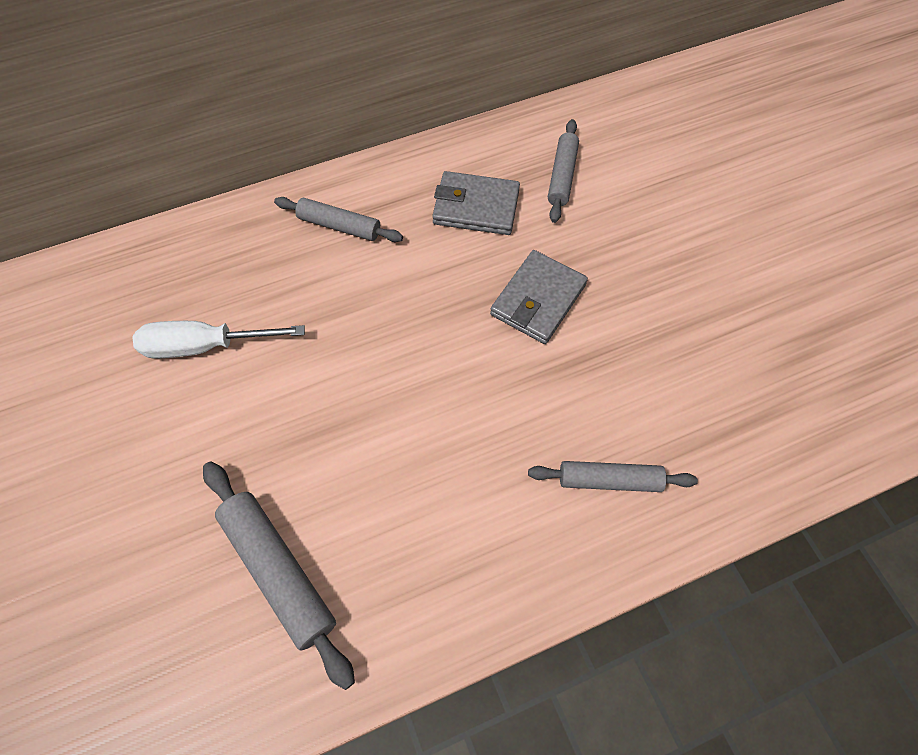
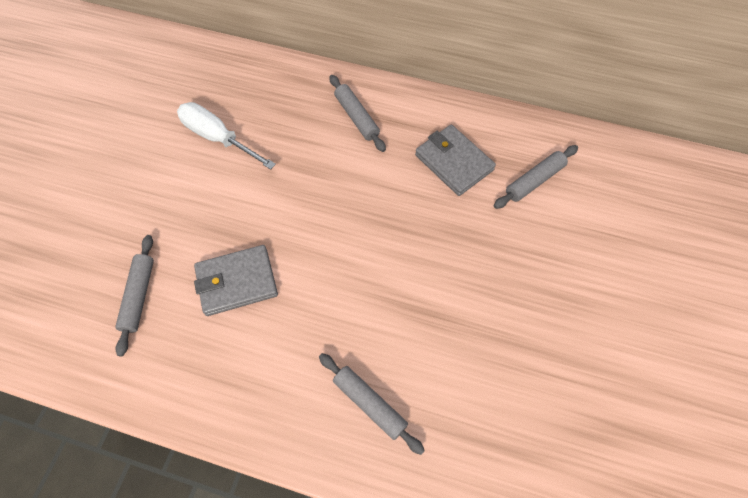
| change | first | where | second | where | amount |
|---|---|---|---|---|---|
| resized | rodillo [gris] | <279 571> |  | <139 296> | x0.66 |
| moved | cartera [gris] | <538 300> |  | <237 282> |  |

● **What the task asks**:
Each line above must be set down exactly, though no picture should be carried over.

● **Reply to the task**:
| change | first | where | second | where | amount |
|---|---|---|---|---|---|
| resized | rodillo [gris] | <279 571> |  | <139 296> | x0.66 |
| moved | cartera [gris] | <538 300> |  | <237 282> |  |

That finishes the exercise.